▶ **INSTRUCTIONS TO FOLLOW**
In the entries below, which lines run from the one containing "R4: 1.2k (VS, n9) -> 5.1k (VS, n9)" to the one containing "U201 pin RST: RESET -> none"? Copy exactly those lines, ends included, and no others.

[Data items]
* * *
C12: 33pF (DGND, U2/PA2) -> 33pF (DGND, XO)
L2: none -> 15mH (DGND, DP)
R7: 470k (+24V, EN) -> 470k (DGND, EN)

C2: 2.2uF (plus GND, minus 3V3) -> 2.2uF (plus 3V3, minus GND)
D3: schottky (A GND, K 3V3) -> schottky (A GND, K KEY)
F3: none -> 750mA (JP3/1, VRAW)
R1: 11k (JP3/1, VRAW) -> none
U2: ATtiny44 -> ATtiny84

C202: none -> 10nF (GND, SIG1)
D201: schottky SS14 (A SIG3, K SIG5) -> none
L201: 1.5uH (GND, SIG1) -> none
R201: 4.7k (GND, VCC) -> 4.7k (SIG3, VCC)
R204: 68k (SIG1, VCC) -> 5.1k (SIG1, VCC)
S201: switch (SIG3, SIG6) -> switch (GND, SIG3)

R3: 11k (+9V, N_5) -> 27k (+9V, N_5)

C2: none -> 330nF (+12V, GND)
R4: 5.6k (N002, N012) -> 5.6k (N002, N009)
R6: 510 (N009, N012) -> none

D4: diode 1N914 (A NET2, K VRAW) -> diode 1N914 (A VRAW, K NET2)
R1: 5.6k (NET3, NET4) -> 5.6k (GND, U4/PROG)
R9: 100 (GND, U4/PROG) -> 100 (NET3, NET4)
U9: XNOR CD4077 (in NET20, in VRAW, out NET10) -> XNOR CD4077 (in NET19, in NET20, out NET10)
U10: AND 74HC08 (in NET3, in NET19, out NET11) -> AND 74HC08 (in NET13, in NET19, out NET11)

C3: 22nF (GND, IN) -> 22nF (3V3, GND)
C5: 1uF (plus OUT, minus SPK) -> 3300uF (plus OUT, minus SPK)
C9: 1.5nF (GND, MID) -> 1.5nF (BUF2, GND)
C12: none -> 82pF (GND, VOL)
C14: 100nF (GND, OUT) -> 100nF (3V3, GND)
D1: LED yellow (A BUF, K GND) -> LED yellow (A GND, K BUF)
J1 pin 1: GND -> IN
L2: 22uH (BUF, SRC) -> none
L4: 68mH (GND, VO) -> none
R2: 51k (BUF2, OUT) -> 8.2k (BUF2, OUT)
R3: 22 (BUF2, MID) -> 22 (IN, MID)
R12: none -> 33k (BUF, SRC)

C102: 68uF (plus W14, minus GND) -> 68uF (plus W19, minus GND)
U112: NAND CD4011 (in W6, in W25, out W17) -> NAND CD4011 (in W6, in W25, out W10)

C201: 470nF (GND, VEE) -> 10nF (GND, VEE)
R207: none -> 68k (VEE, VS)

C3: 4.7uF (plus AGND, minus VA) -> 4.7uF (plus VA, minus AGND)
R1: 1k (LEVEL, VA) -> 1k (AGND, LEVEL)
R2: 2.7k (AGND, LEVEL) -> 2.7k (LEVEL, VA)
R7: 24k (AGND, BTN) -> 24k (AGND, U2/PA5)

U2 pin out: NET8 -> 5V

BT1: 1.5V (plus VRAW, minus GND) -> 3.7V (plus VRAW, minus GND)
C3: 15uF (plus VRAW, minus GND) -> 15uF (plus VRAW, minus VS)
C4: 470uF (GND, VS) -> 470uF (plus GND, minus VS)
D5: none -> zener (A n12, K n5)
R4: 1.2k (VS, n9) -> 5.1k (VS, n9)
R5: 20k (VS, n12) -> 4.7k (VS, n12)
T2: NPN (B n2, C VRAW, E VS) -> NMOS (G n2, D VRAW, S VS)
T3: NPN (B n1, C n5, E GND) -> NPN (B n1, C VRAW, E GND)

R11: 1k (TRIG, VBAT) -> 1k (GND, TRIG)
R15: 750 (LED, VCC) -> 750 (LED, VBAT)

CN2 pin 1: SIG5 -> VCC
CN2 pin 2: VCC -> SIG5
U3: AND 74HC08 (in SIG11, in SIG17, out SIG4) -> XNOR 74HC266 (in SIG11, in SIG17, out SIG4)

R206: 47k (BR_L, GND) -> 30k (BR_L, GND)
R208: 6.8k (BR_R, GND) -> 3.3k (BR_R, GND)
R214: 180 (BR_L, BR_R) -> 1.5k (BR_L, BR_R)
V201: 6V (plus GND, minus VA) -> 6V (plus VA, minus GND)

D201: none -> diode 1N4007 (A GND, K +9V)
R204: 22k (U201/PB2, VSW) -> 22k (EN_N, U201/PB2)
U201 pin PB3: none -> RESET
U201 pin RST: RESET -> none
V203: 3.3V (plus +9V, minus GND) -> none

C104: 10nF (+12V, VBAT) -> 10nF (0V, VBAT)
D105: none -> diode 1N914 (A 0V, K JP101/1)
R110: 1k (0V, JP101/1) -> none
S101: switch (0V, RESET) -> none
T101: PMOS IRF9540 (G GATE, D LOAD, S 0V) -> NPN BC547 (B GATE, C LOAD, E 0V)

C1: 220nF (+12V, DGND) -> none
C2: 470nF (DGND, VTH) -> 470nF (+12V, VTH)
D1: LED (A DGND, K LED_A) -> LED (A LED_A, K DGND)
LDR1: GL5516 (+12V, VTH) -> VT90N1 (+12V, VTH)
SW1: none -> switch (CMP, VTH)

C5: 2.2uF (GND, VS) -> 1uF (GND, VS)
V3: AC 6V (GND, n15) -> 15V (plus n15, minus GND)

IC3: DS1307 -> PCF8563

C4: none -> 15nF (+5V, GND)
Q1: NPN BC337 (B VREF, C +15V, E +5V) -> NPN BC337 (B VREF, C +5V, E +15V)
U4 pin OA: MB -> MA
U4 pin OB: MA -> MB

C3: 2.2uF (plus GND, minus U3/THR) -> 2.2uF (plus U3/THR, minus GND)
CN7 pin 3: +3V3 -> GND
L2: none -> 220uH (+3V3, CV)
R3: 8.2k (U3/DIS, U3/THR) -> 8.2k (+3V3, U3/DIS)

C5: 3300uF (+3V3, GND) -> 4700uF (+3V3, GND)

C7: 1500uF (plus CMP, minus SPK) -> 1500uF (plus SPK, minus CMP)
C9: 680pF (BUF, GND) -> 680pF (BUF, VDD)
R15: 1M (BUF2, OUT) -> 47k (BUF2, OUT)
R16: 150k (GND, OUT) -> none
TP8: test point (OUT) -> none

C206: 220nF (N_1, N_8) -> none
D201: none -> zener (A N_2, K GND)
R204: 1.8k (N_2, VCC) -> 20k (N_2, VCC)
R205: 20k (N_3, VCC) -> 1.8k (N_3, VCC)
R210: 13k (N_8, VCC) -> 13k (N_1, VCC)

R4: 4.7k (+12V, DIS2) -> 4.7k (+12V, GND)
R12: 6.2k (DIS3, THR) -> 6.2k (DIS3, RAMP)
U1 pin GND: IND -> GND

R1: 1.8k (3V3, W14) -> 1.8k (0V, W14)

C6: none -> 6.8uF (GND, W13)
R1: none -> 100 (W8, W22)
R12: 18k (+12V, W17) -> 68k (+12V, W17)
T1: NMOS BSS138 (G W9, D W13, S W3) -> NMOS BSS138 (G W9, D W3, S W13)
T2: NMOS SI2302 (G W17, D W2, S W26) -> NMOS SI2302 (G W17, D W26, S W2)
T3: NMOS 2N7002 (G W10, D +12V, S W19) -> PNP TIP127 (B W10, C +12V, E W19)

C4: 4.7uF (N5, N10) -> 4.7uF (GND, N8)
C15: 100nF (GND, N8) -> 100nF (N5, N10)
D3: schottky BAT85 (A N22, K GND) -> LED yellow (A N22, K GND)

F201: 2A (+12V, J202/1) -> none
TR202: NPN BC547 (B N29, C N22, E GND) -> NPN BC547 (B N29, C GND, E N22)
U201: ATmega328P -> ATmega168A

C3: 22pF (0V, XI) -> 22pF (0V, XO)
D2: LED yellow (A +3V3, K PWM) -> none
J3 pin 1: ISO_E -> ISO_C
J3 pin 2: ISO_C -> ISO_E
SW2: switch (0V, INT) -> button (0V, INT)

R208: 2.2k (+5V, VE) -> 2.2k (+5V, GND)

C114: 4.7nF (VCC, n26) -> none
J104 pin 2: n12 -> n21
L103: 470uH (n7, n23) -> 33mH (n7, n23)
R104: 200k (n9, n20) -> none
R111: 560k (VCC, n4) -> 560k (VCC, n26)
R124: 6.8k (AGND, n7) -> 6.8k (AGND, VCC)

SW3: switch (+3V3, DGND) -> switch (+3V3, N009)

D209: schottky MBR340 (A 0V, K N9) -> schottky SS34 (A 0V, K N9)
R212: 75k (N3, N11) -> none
* * *
▶ **RESULT**
R4: 1.2k (VS, n9) -> 5.1k (VS, n9)
R5: 20k (VS, n12) -> 4.7k (VS, n12)
T2: NPN (B n2, C VRAW, E VS) -> NMOS (G n2, D VRAW, S VS)
T3: NPN (B n1, C n5, E GND) -> NPN (B n1, C VRAW, E GND)

R11: 1k (TRIG, VBAT) -> 1k (GND, TRIG)
R15: 750 (LED, VCC) -> 750 (LED, VBAT)

CN2 pin 1: SIG5 -> VCC
CN2 pin 2: VCC -> SIG5
U3: AND 74HC08 (in SIG11, in SIG17, out SIG4) -> XNOR 74HC266 (in SIG11, in SIG17, out SIG4)

R206: 47k (BR_L, GND) -> 30k (BR_L, GND)
R208: 6.8k (BR_R, GND) -> 3.3k (BR_R, GND)
R214: 180 (BR_L, BR_R) -> 1.5k (BR_L, BR_R)
V201: 6V (plus GND, minus VA) -> 6V (plus VA, minus GND)

D201: none -> diode 1N4007 (A GND, K +9V)
R204: 22k (U201/PB2, VSW) -> 22k (EN_N, U201/PB2)
U201 pin PB3: none -> RESET
U201 pin RST: RESET -> none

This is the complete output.